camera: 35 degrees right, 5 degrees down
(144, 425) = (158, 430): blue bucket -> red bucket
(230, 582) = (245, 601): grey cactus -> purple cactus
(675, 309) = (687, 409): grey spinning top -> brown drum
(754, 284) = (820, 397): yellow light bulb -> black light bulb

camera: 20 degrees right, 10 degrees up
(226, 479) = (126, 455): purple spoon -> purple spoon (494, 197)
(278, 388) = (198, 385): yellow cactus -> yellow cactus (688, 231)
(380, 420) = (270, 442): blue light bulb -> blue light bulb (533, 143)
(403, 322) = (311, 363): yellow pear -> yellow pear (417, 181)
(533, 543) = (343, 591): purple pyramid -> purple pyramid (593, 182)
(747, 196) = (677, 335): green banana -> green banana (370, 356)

--

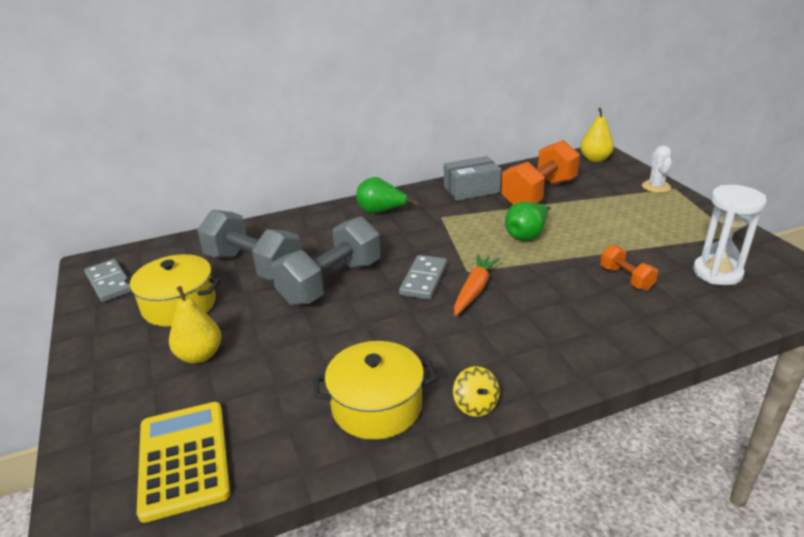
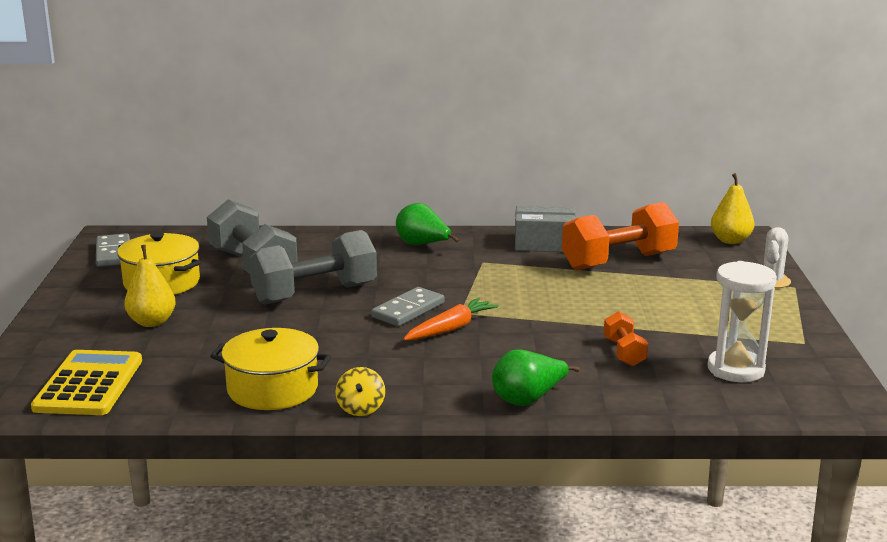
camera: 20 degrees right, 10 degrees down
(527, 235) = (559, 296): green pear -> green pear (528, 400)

Task directions: Give the count of lines in the data that contain the word "pear", and write nothing besides it.

Response below: 2